- **Exercise description**
Please pick out each line of the material below that contains the string "kern", and copy those lines in full. Case matters when matching.

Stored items
▬▬▬

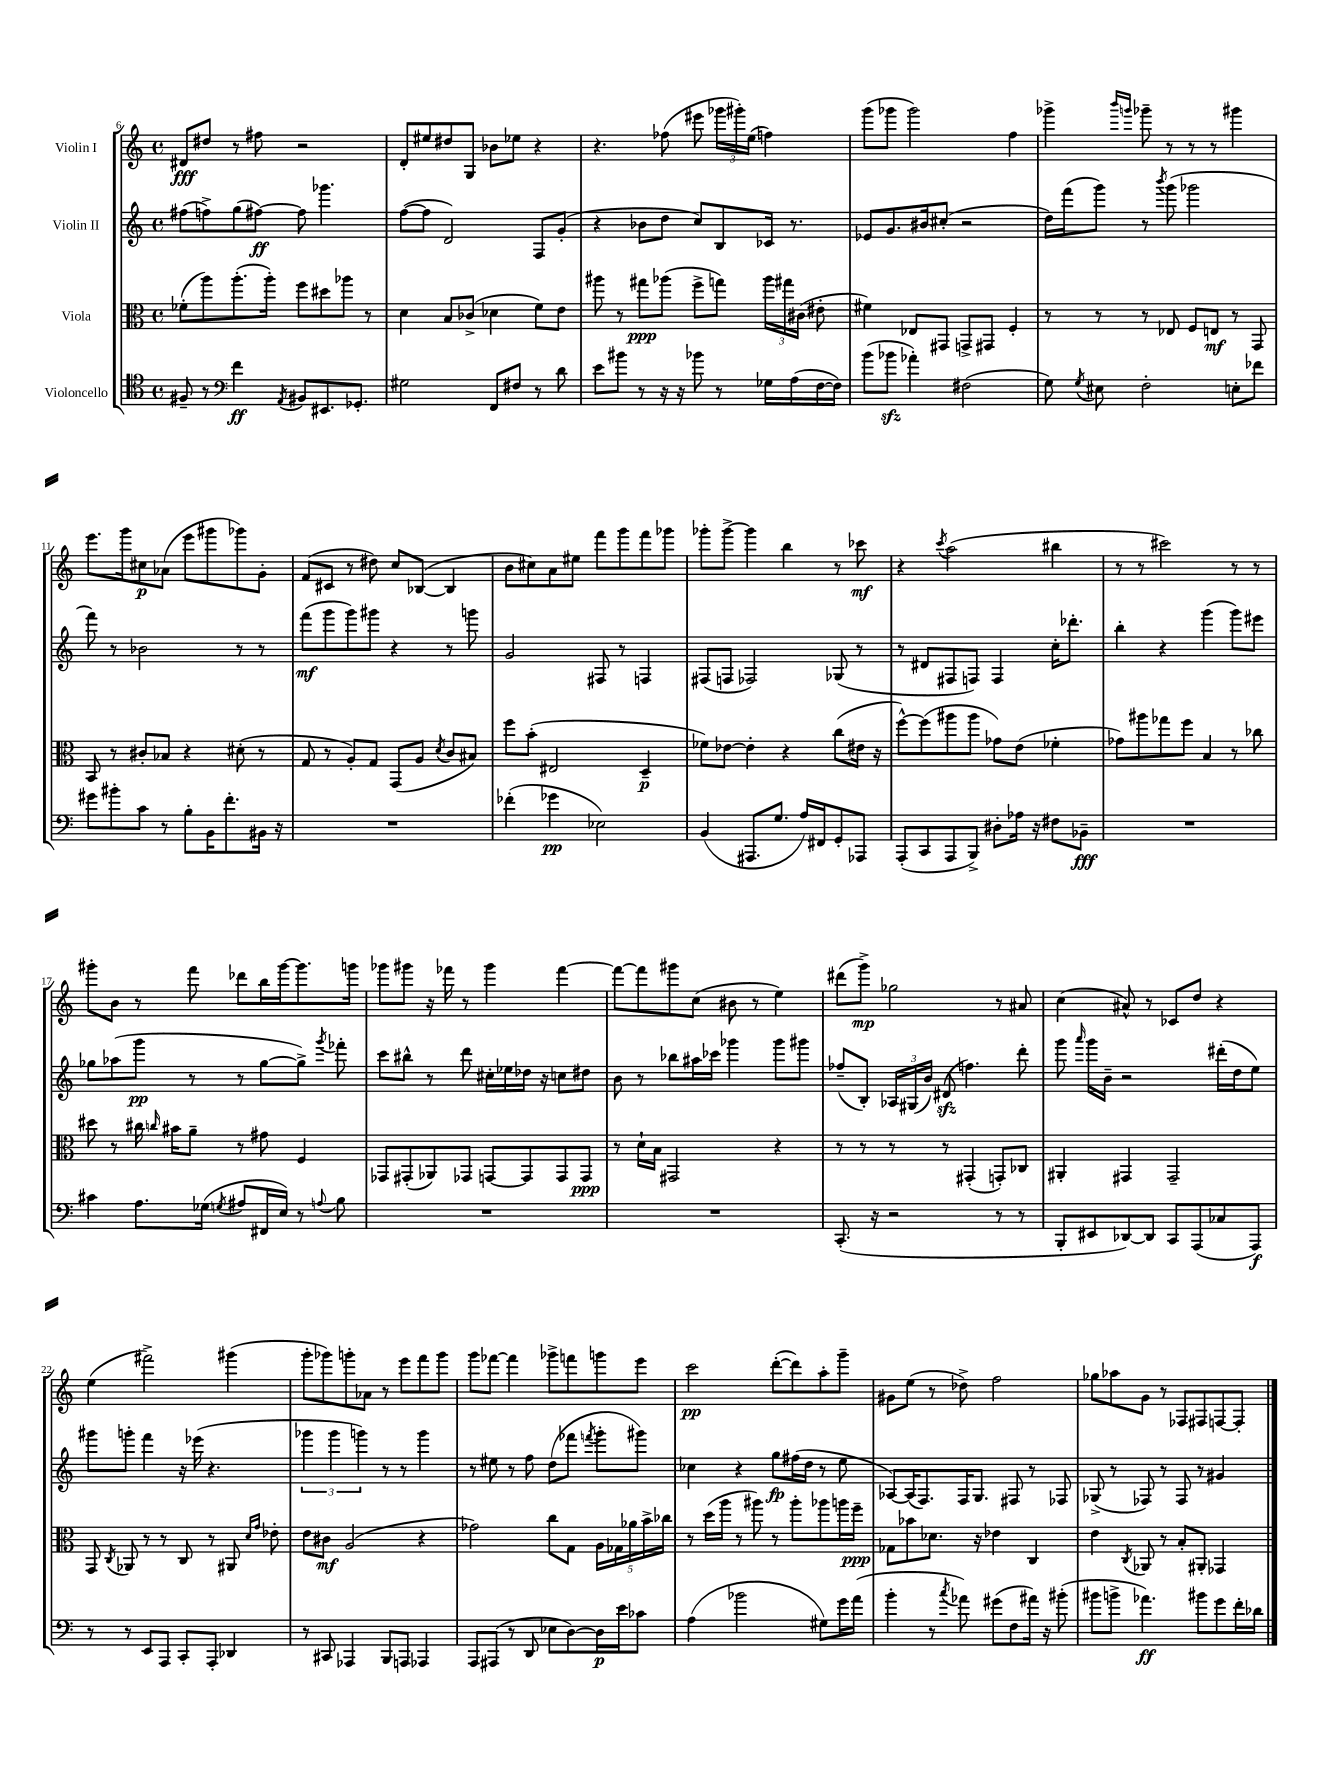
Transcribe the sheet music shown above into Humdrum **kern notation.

**kern	**dynam	**kern	**dynam	**kern	**dynam	**kern	**dynam
*part4	*part4	*part3	*part3	*part2	*part2	*part1	*part1
*staff4	*staff4	*staff3	*staff3	*staff2	*staff2	*staff1	*staff1
*I"Violoncello	*	*I"Viola	*	*I"Violin II	*	*I"Violin I	*
*clefC4	*	*clefC3	*	*clefG2	*	*clefG2	*
*k[]	*	*k[]	*	*k[]	*	*k[]	*
*M4/4	*	*M4/4	*	*M4/4	*	*M4/4	*
*met(c)	*	*met(c)	*	*met(c)	*	*met(c)	*
=6	=6	=6	=6	=6	=6	=6	=6
8F#X~/	.	(8f-X'\L	.	(8ff#X\L	.	8d#X/L	fff
8r	.	8aa\)	.	8ffn^\)	.	8dd#X/J	.
*clefF4	*	*	*	*	*	*	*
4f\	ff	(8.aa'\	.	(8gg\	.	8r	.
.	.	.	.	[8ff#X\J)	ff	8ff#X\	.
.	.	16aa'\Jk)	.	.	.	.	.
8qAA/	.	.	.	.	.	.	.
8BB#X/L	.	8ff\L	.	8ff#\]	.	2r	.
8.EE#X/	.	8dd#X\	.	4.ggg-X\	.	.	.
.	.	8aa-X\J	.	.	.	.	.
8.GG-X'/J	.	.	.	.	.	.	.
.	.	8r	.	.	.	.	.
=7	=7	=7	=7	=7	=7	=7	=7
2G#X\	.	4d\	.	([8ff\L	.	8d'/L	.
.	.	.	.	8ff\J]	.	8ee#X/	.
.	.	8B/L	.	2d/)	.	8dd#X/	.
.	.	(8c-X^/J	.	.	.	8G/J	.
8FF/L	.	4d-X\	.	.	.	8b-X\L	.
8F#X/J	.	.	.	.	.	8ee-X\J	.
8r	.	8f\L)	.	8F/L	.	4r	.
8d\	.	8e\J	.	(8g'/J	.	.	.
=8	=8	=8	=8	=8	=8	=8	=8
8e\L	.	8aa#X\	.	4r	.	4.r	.
8b#X\J	.	8r	.	.	.	.	.
8r	.	8gg#X\L	ppp	8b-X\L	.	.	.
16r	.	(8aa-X\J	.	8dd\J	.	(8ff-X\	.
16r	.	.	.	.	.	.	.
8b-X\	.	8ff^\L	.	8cc/L)	.	8eee#X\	.
8r	.	8ggn\J)	.	8B/	.	24ggg-X\LL	.
.	.	.	.	.	.	24ggg#X'\)	.
.	.	.	.	.	.	(24ee\JJ	.
16G-X\LL	.	24aa-\LL	.	16c-X/Jk	.	4ffn\)	.
.	.	24gg#X\	.	.	.	.	.
(16A\	.	.	.	8.r	.	.	.
.	.	(24c#X\JJ	.	.	.	.	.
[16F\	.	8e#X'\	.	.	.	.	.
16F\JJ])	.	.	.	.	.	.	.
=9	=9	=9	=9	=9	=9	=9	=9
(8b\L	.	4f#X\)	.	8e-X/L	.	(8ggg\L	.
8b-Xzz\J	.	.	.	8.g/	.	8ggg-X\J	.
4a-X'\)	.	8E-X/L	.	.	.	2ggg-\)	.
.	.	.	.	16b#X/k	.	.	.
.	.	8GG#X/J	.	(8cc#X'/J	.	.	.
(2F#X\	.	8GGn^/L	.	2r	.	.	.
.	.	8GG#X/J	.	.	.	.	.
.	.	4F'/	.	.	.	4ff\	.
=10	=10	=10	=10	=10	=10	=10	=10
8G\)	.	8r	.	16dd\LL)	.	4ggg-X^\	.
.	.	.	.	(16fff\J	.	.	.
8qG/	.	.	.	.	.	.	.
8E#X\	.	8r	.	8ggg\J)	.	.	.
.	.	.	.	.	.	16qqbbb/LL	.
.	.	.	.	.	.	16qqgggn/JJ	.
2F'\	.	8r	.	8r	.	8ggg-X~\	.
.	.	.	.	8qbbb/	.	.	.
.	.	8E-X/	.	(8ggg\	.	8r	.
.	.	8F/L	.	2ggg-X\	.	8r	.
.	.	8En/J	mf	.	.	8r	.
8En'\L	.	8r	.	.	.	4ggg#X\	.
8f-X\J	.	8GG/	.	.	.	.	.
!!LO:LB:g=z
=11	=11	=11	=11	=11	=11	=11	=11
8g#X\L	.	8BB/	.	8fff\)	.	8.eee\L	.
8b#X'\	.	8r	.	8r	.	.	.
.	.	.	.	.	.	16ggg\k	.
8c\J	.	8c#X'/L	.	2b-X\	.	8cc#X\	p
8r	.	8B-X/J	.	.	.	(8a-X\J	.
8B'\L	.	4r	.	.	.	8eee\L	.
16BB\K	.	.	.	.	.	8ggg#X\	.
8.f'\	.	.	.	.	.	.	.
.	.	(8d#X'\	.	8r	.	8ggg-X\)	.
16BB#X\Jk	.	8r	.	8r	.	8g'\J	.
16r	.	.	.	.	.	.	.
=12	=12	=12	=12	=12	=12	=12	=12
1r	.	8G/	.	(8fff\L	mf	(8f/L	.
.	.	8r	.	8ggg\	.	8c#X/J	.
.	.	8A'/L)	.	8ggg\)	.	8r	.
.	.	8G/J	.	8ggg#X\J	.	8dd#X\)	.
.	.	(8GG/L	.	4r	.	8cc/L	.
.	.	8A/J	.	.	.	([8B-X/J	.
.	.	8qd/	.	.	.	.	.
.	.	8c/L	.	8r	.	4B-/]	.
.	.	8B#X/J)	.	8gggn\	.	.	.
=13	=13	=13	=13	=13	=13	=13	=13
(4f-X'\	.	8ff\L	.	2g/	.	8b\L	.
.	.	(8b'\J	.	.	.	8cc#X\)	.
4g-X\	pp	2E#X/	.	.	.	8a\	.
.	.	.	.	.	.	8ee#X\J	.
2E-X\)	.	.	.	8F#X/	.	8fff\L	.
.	.	.	.	8r	.	8ggg\	.
.	.	4D~/	p	4Fn/	.	8fff\	.
.	.	.	.	.	.	8ggg-X\J	.
=14	=14	=14	=14	=14	=14	=14	=14
(4BB/	.	8f-X\L)	.	(8F#X/L	.	8ggg-X'\L	.
.	.	[8e-X\J	.	8Fn/J	.	[8ggg-^\J	.
8.AAA#X/L	.	4e-'\]	.	2F-X/)	.	4ggg-\]	.
8.G/J	.	.	.	.	.	.	.
.	.	4r	.	.	.	4bb\	.
16A/LL)	.	.	.	.	.	.	.
16FF#X/J	.	.	.	.	.	.	.
8GG'/	.	(8cc\L	.	(8G-X/	.	8r	.
8AAA-X/J	.	16e#X\Jk	.	8r	.	8ccc-X\	mf
.	.	16r	.	.	.	.	.
=15	=15	=15	=15	=15	=15	=15	=15
(8AAA'/L	.	[8ff^^\L)	.	8r	.	4r	.
8CC/	.	(8ff\]	.	8d#X/L	.	.	.
.	.	.	.	.	.	8qccc/	.
8AAA/	.	8aa#X\	.	8F#X/	.	(2aa\	.
8BBB^/J)	.	8aa#\J	.	8Fn/J)	.	.	.
8D#X'\L	.	8g-X\L)	.	4F/	.	.	.
16A-X\Jk	.	(8e\J	.	.	.	.	.
16r	.	.	.	.	.	.	.
8F#X\L	.	4f-X'\	.	16cc'\KL	.	4bb#X\	.
.	.	.	.	8.ddd-X'\J	.	.	.
8BB-X~\J	fff	.	.	.	.	.	.
=16	=16	=16	=16	=16	=16	=16	=16
1r	.	8g-X\L)	.	4bb'\	.	8r	.
.	.	8aa#X\	.	.	.	8r	.
.	.	8gg-X\	.	4r	.	2ccc#X\)	.
.	.	8ff\J	.	.	.	.	.
.	.	4B/	.	(4ggg\	.	.	.
.	.	8r	.	8ggg\L)	.	8r	.
.	.	8cc-X\	.	8eee#X\J	.	8r	.
!!LO:LB:g=z
=17	=17	=17	=17	=17	=17	=17	=17
4c#X\	.	8dd#X\	.	8gg-X\L	.	8ggg#X'\L	.
.	.	8r	.	(8aa-X\	.	8b\J	.
8.A\L	.	16cc#X\	.	8ggg\J	pp	8r	.
.	.	16qqccn/	.	.	.	.	.
.	.	16b#X\KL	.	.	.	.	.
.	.	8a~\J	.	8r	.	8fff\	.
(16G-X\Jk	.	.	.	.	.	.	.
8qGn/	.	.	.	.	.	.	.
8A#X/L	.	8r	.	8r	.	8ddd-X\L	.
16FF#X/L	.	8g#X\	.	[8gg-\L	.	16bb\L	.
16E/JJ)	.	.	.	.	.	[16ggg#\J	.
8r	.	4F/	.	8gg-^\J])	.	8.ggg#\]	.
8qqAn/	.	.	.	8qggg/	.	.	.
8B\	.	.	.	8fff-X'\	.	.	.
.	.	.	.	.	.	16gggn\Jk	.
=18	=18	=18	=18	=18	=18	=18	=18
1r	.	8GG-X/L	.	8ccc\L	.	8ggg-X\L	.
.	.	(8GG#X'/	.	8bb#X^^\J	.	8ggg#X\J	.
.	.	8AA-X/)	.	8r	.	16r	.
.	.	.	.	.	.	16fff-X\	.
.	.	8GG-X/J	.	8ddd\	.	8r	.
.	.	[8GGn/L	.	16cc#X'\LL	.	4ggg#\	.
.	.	.	.	16ee-X\	.	.	.
.	.	8GG/]	.	16dd-X\JJ	.	.	.
.	.	.	.	16r	.	.	.
.	.	8GG/	.	8ccn\L	.	[4fff-\	.
.	.	8GG/J	ppp	8dd#X\J	.	.	.
=19	=19	=19	=19	=19	=19	=19	=19
1r	.	8r	.	8b\	.	8fff-\L_	.
.	.	16d`\LL	.	8r	.	8fff-\]	.
.	.	16B\JJ	.	.	.	.	.
.	.	2GG#X/	.	8bb-X\L	.	8ggg#X\	.
.	.	.	.	16aa#X\L	.	(8cc\J	.
.	.	.	.	16ccc-X\JJ	.	.	.
.	.	.	.	4ggg-X\	.	8b#X\	.
.	.	.	.	.	.	8r	.
.	.	4r	.	8ggg-\L	.	4ee\)	.
.	.	.	.	8ggg#X\J	.	.	.
=20	=20	=20	=20	=20	=20	=20	=20
(8.CC'/	.	8r	.	(8ff-X~/L	.	(8ddd#X\L	.
.	.	8r	.	8B'/J)	.	8ggg^\J)	mp
16r	.	.	.	.	.	.	.
2r	.	8r	.	24A-X/LL	.	2gg-X\	.
.	.	.	.	(24G#X/	.	.	.
.	.	.	.	24b/JJ)	.	.	.
.	.	8r	.	(8d#Xzz/	.	.	.
.	.	(4GG#X'/	.	4.ffn\)	.	.	.
8r	.	8GGn'/L)	.	.	.	8r	.
8r	.	8C-X/J	.	8ddd'\	.	8a#X/	.
=21	=21	=21	=21	=21	=21	=21	=21
8BBB'/L	.	4AA#X'/	.	8ggg\	.	(4cc\	.
.	.	.	.	16qqaaa/	.	.	.
8EE#X/	.	.	.	16ggg\LL	.	.	.
.	.	.	.	16b~\JJ	.	.	.
[8DD-X/)	.	4GG#X/	.	2r	.	8a#X^^/)	.
8DD-/J]	.	.	.	.	.	8r	.
8CC/L	.	2GG#~/	.	.	.	8c-X/L	.
(8AAA/	.	.	.	.	.	8dd/J	.
8C-X/	.	.	.	(16ddd#X'\LL	.	4r	.
.	.	.	.	16dd\J	.	.	.
8AAA/J)	f	.	.	8ee\J)	.	.	.
!!LO:LB:g=z
=22	=22	=22	=22	=22	=22	=22	=22
8r	.	8GG/	.	8ggg#X\L	.	(4ee\	.
.	.	8qC/	.	.	.	.	.
8r	.	8AA-X/	.	8gggn'\J	.	.	.
8EE/L	.	8r	.	4fff\	.	2fff#X^\)	.
8AAA/J	.	8r	.	.	.	.	.
8CC'/L	.	8C/	.	16r	.	.	.
.	.	.	.	(16eee-X\	.	.	.
8AAA'/J	.	8r	.	4.r	.	.	.
4DD-X/	.	8AA#X/	.	.	.	(4ggg#X\	.
.	.	16qqd/LL	.	.	.	.	.
.	.	16qqg/JJ	.	.	.	.	.
.	.	8e-X'\	.	.	.	.	.
=23	=23	=23	=23	=23	=23	=23	=23
8r	.	8e\L	.	6ggg-X\	.	8ggg'\L	.
8CC#X/	.	8c#X\J	mf	.	.	8ggg-X\)	.
.	.	.	.	6ggg-\	.	.	.
4AAA-X/	.	(2A/	.	.	.	8gggn'\	.
.	.	.	.	6gggn\)	.	.	.
.	.	.	.	.	.	8a-X\J	.
8BBB/L	.	.	.	8r	.	8r	.
8AAAn/J	.	.	.	8r	.	8eee\L	.
4AAA-X/	.	4r	.	4ggg\	.	8fff\	.
.	.	.	.	.	.	8ggg\J	.
=24	=24	=24	=24	=24	=24	=24	=24
8AAA/L	.	2g-X\)	.	8r	.	8ggg\L	.
(8AAA#X/J	.	.	.	8ee#X\	.	[8fff-X\J	.
8r	.	.	.	8r	.	4fff-\]	.
8DD/	.	.	.	8ff\	.	.	.
8E-X\L	.	8cc\L	.	(8dd\L	.	8ggg-X^\L	.
[8D\)	.	8G\J	.	8fff-X\J	.	8fffn\	.
.	.	.	.	8qfffn/	.	.	.
16D\L]	p	20A\LL	.	8ggg'\L	.	8gggn\	.
.	.	20G-X\	.	.	.	.	.
16e\J	.	.	.	.	.	.	.
.	.	20a-X\	.	.	.	.	.
8c-X\J	.	.	.	8ggg#X\J)	.	8eee\J	.
.	.	20b^\	.	.	.	.	.
.	.	20cc-X\JJ	.	.	.	.	.
=25	=25	=25	=25	=25	=25	=25	=25
(4A\	.	8r	.	4cc-X\	.	2ccc\	pp
.	.	(16dd\LL	.	.	.	.	.
.	.	16aa\JJ	.	.	.	.	.
2b-X\	.	8r	.	4r	.	.	.
.	.	8aa#X\)	.	.	.	.	.
.	.	8r	.	8gg\L	fp	([8ddd'\L	.
.	.	8aa#'\L	.	(16ff#X\L	.	8ddd\])	.
.	.	.	.	16dd\JJ	.	.	.
8G#X\L)	.	8aa-X\	.	8r	.	8aa'\	.
16g\L	.	16aan\L	.	8ee\	.	8ggg~\J	.
(16a\JJ	.	16ff~\JJ	ppp	.	.	.	.
=26	=26	=26	=26	=26	=26	=26	=26
4b'\	.	8G-X\L	.	[8A-X/L)	.	8g#X\L	.
.	.	8b-X\	.	(16A-/K]	.	(8ee\J	.
.	.	.	.	8.F/)	.	.	.
8r	.	8.d-X\J	.	.	.	8r	.
8qcc/	.	.	.	.	.	.	.
8a-X\)	.	.	.	16F/K	.	8dd-X^\)	.
.	.	16r	.	8.G/J	.	.	.
(8g#X\L	.	4e-X\	.	.	.	2ff\	.
8F\	.	.	.	8F#X/	.	.	.
16a#X\Jk)	.	4C/	.	8r	.	.	.
16r	.	.	.	.	.	.	.
(8b#X'\	.	.	.	8F-X/	.	.	.
=27	=27	=27	=27	=27	=27	=27	=27
8b#X\L	.	4e\	.	(8G-X^/	.	8gg-X\L	.
8bn^\J	.	.	.	8r	.	8aa-X\	.
.	.	8qC/	.	.	.	.	.
4.a-X\)	ff	8AA-X/	.	8F-X/)	.	8g\J	.
.	.	8r	.	8r	.	8r	.
.	.	8B'/L	.	8F-/	.	8F-X/L	.
8b#X\L	.	8AA#X'/J	.	8r	.	8F#X/	.
8g\	.	4GG-X/	.	4g#X/	.	[8Fn/	.
16f'\L	.	.	.	.	.	8F'/J]	.
16d-X\JJ	.	.	.	.	.	.	.
==	==	==	==	==	==	==	==
*-	*-	*-	*-	*-	*-	*-	*-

▬▬▬

- **Correct result**
Transcribe the sheet music shown above into Humdrum **kern notation.
**kern	**dynam	**kern	**dynam	**kern	**dynam	**kern	**dynam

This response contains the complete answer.